■ What to produce ■
For this exercise, reproduce each entry below exactly, excluding pictures.

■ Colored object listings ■
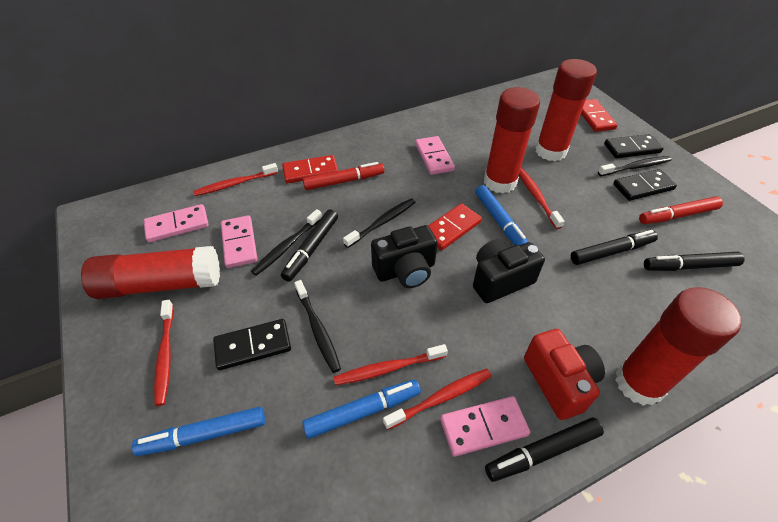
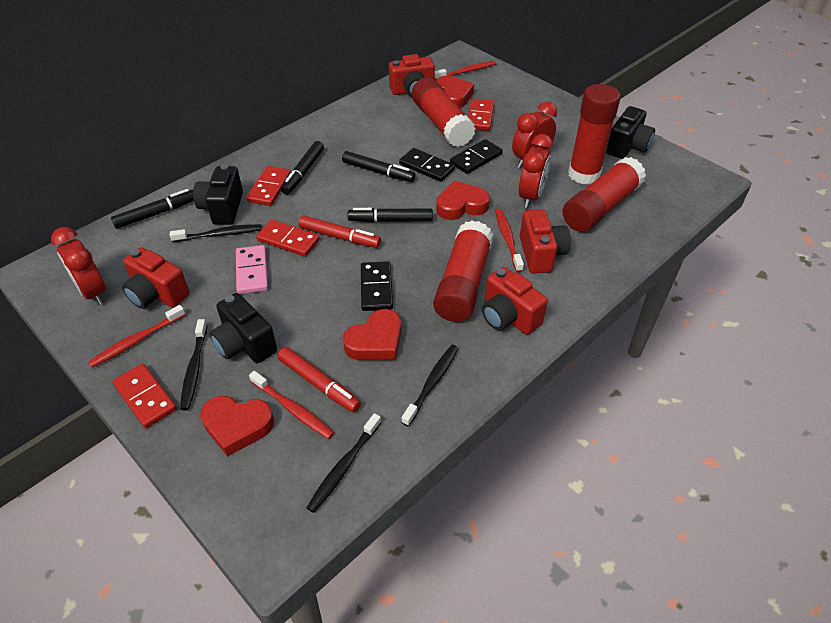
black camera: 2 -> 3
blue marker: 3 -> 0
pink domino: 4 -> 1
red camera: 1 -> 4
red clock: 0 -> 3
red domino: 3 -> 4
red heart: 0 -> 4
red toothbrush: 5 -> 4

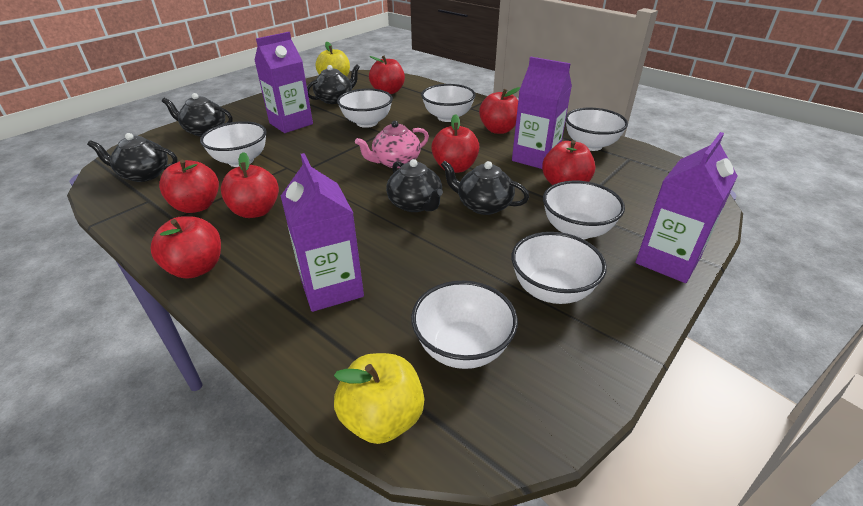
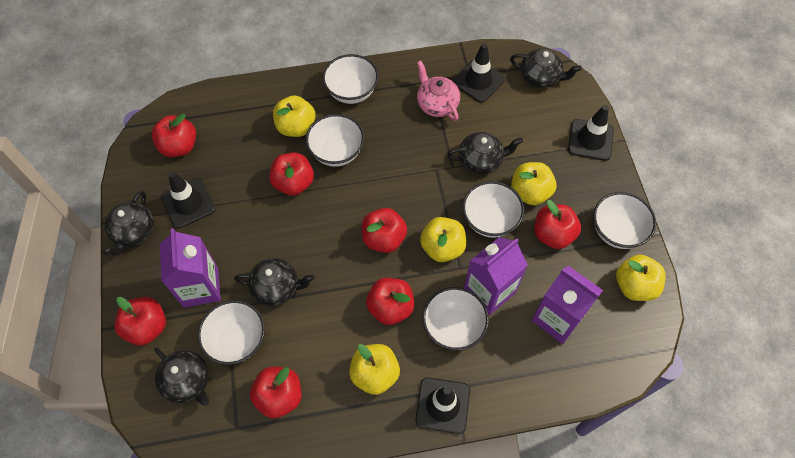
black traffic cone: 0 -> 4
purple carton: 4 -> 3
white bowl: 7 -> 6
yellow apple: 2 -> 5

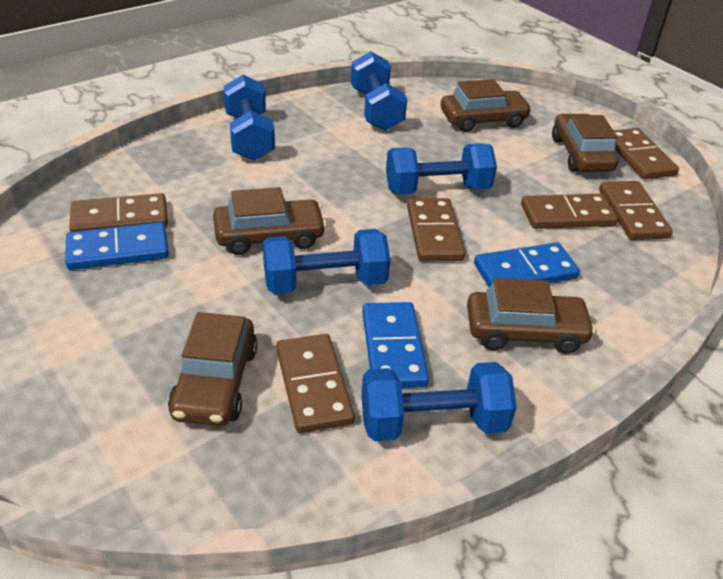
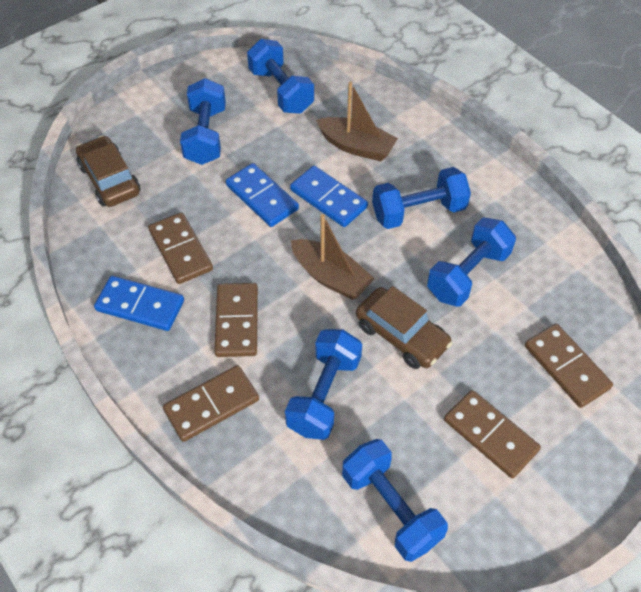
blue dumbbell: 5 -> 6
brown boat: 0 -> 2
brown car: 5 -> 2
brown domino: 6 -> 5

■ Solution to this exercise ■
black camera: 2 -> 3
blue marker: 3 -> 0
pink domino: 4 -> 1
red camera: 1 -> 4
red clock: 0 -> 3
red domino: 3 -> 4
red heart: 0 -> 4
red toothbrush: 5 -> 4

black traffic cone: 0 -> 4
purple carton: 4 -> 3
white bowl: 7 -> 6
yellow apple: 2 -> 5

blue dumbbell: 5 -> 6
brown boat: 0 -> 2
brown car: 5 -> 2
brown domino: 6 -> 5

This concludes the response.